*** Opening DATA LISTING ***

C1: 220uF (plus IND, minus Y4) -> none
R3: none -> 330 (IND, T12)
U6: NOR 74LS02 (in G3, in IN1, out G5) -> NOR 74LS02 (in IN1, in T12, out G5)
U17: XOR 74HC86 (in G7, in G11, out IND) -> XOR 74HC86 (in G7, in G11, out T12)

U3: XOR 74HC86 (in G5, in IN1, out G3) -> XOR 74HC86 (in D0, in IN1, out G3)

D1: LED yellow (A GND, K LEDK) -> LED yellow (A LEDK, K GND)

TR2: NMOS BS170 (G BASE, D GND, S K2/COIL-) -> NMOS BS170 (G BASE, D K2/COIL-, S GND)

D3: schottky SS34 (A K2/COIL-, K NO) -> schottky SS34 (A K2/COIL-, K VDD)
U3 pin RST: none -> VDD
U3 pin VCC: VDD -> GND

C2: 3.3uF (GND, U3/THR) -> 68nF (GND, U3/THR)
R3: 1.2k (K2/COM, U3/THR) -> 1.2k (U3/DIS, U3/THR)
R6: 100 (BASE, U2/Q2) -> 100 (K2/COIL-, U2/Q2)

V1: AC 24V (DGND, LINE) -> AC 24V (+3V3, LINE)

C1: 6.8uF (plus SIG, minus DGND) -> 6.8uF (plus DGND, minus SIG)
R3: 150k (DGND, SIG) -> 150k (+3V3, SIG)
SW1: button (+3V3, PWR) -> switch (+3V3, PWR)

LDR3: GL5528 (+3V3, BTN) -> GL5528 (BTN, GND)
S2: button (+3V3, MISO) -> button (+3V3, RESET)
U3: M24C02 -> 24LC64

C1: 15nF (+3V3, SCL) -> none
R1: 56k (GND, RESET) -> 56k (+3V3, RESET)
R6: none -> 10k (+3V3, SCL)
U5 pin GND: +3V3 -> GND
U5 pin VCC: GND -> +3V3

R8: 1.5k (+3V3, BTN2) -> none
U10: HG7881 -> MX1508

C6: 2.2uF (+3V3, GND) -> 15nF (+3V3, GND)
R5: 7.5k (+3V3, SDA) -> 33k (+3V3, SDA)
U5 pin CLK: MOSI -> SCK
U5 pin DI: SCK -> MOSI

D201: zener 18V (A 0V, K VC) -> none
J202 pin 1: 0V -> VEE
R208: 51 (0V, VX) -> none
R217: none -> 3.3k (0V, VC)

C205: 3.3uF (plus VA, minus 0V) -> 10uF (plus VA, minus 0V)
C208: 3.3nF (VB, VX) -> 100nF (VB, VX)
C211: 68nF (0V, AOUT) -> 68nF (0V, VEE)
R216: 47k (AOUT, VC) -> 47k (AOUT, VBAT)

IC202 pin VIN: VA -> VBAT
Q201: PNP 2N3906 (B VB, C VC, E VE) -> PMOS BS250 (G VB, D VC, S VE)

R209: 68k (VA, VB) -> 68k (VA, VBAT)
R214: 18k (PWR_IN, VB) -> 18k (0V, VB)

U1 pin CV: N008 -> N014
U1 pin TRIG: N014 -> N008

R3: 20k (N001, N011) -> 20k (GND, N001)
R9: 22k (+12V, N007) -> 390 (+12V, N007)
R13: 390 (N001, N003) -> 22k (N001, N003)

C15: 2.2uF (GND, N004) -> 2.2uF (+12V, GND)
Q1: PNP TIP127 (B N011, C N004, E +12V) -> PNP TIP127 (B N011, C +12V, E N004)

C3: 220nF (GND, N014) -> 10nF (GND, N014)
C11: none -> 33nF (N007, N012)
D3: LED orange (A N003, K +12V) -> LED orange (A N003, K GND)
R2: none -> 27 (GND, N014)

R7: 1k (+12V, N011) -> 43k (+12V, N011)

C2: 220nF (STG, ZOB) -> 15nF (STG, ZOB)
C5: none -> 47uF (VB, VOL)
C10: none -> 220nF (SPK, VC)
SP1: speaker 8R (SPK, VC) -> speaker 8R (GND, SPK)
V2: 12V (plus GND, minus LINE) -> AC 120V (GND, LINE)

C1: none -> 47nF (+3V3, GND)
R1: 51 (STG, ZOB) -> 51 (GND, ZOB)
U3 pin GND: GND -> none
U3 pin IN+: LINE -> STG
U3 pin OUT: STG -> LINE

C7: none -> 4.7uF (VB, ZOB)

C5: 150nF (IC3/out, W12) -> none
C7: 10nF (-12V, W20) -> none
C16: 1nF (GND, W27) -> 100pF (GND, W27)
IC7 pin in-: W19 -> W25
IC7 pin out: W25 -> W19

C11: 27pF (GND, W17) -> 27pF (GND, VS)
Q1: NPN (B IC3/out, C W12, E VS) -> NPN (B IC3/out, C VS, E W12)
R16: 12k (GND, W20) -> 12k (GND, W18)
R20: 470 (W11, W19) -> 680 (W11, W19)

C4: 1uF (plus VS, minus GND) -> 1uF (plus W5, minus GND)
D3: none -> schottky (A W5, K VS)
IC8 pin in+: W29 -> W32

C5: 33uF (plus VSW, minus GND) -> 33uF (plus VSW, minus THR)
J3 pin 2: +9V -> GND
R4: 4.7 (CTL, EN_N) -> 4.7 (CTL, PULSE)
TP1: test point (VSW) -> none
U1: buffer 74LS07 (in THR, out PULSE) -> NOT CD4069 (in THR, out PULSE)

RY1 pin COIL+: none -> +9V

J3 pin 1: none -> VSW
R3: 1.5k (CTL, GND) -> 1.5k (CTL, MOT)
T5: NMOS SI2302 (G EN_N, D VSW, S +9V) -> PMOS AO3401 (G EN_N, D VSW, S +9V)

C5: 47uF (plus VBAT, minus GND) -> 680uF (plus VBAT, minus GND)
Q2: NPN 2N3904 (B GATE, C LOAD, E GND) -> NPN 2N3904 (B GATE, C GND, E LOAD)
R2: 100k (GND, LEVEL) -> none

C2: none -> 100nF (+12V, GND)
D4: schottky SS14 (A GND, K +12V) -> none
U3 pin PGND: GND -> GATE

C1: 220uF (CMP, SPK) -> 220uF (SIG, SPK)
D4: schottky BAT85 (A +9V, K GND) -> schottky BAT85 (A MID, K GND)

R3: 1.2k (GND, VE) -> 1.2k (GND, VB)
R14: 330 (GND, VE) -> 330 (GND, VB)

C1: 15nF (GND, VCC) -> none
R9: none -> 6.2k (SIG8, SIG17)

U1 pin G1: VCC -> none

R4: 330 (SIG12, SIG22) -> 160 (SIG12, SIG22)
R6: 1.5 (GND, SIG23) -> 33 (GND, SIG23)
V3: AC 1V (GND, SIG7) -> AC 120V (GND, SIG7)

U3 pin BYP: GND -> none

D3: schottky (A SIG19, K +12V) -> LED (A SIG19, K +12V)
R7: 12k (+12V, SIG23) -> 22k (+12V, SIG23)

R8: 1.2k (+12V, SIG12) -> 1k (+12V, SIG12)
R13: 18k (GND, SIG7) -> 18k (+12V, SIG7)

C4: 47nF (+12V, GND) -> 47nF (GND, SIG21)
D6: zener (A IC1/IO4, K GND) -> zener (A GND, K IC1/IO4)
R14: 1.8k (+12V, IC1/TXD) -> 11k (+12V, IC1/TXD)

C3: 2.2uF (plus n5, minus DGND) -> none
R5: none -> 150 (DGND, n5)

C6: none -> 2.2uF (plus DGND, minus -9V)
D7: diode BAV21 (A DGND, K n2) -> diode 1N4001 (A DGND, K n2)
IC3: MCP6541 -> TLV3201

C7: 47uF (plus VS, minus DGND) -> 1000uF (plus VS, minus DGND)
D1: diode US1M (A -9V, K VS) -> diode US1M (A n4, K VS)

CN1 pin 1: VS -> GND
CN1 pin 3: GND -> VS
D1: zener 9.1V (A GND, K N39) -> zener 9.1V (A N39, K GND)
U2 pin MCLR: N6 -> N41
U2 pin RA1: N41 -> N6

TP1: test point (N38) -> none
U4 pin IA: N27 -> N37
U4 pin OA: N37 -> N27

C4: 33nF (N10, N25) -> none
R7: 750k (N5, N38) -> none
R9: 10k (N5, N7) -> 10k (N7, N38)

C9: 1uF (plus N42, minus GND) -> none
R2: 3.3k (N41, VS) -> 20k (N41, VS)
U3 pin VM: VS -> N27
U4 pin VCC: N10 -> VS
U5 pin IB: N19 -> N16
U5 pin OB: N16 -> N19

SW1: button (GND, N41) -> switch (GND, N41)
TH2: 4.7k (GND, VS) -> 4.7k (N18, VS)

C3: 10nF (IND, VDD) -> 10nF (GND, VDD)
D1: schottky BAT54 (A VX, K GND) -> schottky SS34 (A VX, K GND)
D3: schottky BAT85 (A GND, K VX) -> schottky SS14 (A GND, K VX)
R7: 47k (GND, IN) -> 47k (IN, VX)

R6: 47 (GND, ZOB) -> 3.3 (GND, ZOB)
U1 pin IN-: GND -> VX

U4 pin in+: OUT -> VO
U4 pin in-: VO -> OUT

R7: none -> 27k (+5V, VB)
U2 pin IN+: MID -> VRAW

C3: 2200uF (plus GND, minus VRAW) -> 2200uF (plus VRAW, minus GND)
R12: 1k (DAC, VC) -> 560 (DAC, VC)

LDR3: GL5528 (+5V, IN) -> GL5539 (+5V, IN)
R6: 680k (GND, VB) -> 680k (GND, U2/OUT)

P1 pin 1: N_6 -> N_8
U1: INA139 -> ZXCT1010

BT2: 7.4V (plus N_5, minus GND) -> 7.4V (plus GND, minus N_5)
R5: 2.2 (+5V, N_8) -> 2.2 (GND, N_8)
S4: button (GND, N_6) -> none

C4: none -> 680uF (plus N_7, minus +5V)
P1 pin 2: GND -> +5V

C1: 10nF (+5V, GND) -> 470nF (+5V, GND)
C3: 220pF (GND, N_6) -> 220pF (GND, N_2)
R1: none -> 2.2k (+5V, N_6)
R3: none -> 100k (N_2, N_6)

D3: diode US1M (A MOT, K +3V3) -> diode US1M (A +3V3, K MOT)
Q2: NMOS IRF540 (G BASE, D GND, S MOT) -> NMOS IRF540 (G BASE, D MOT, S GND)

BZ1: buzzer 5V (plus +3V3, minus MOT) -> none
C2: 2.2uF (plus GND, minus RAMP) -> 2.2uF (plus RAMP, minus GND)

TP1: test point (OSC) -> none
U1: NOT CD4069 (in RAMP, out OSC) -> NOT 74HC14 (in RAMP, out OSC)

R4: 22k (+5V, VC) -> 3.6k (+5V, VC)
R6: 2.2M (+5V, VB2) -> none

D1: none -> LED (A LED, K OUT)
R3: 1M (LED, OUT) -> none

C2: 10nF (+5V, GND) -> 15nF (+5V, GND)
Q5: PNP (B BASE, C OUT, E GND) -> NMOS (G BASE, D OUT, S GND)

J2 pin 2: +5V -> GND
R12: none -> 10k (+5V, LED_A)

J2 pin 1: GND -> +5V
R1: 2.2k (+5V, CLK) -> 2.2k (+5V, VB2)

*** Closing DATA LISTING ***

**REQUIRED WORK:** Above are some records; copy exactly the lines from the one with "U3 pin BYP: GND -> none" through the one with "R9: 10k (N5, N7) -> 10k (N7, N38)", both included, and no others.

**SOLUTION TO THIS PROBLEM:**
U3 pin BYP: GND -> none

D3: schottky (A SIG19, K +12V) -> LED (A SIG19, K +12V)
R7: 12k (+12V, SIG23) -> 22k (+12V, SIG23)

R8: 1.2k (+12V, SIG12) -> 1k (+12V, SIG12)
R13: 18k (GND, SIG7) -> 18k (+12V, SIG7)

C4: 47nF (+12V, GND) -> 47nF (GND, SIG21)
D6: zener (A IC1/IO4, K GND) -> zener (A GND, K IC1/IO4)
R14: 1.8k (+12V, IC1/TXD) -> 11k (+12V, IC1/TXD)

C3: 2.2uF (plus n5, minus DGND) -> none
R5: none -> 150 (DGND, n5)

C6: none -> 2.2uF (plus DGND, minus -9V)
D7: diode BAV21 (A DGND, K n2) -> diode 1N4001 (A DGND, K n2)
IC3: MCP6541 -> TLV3201

C7: 47uF (plus VS, minus DGND) -> 1000uF (plus VS, minus DGND)
D1: diode US1M (A -9V, K VS) -> diode US1M (A n4, K VS)

CN1 pin 1: VS -> GND
CN1 pin 3: GND -> VS
D1: zener 9.1V (A GND, K N39) -> zener 9.1V (A N39, K GND)
U2 pin MCLR: N6 -> N41
U2 pin RA1: N41 -> N6

TP1: test point (N38) -> none
U4 pin IA: N27 -> N37
U4 pin OA: N37 -> N27

C4: 33nF (N10, N25) -> none
R7: 750k (N5, N38) -> none
R9: 10k (N5, N7) -> 10k (N7, N38)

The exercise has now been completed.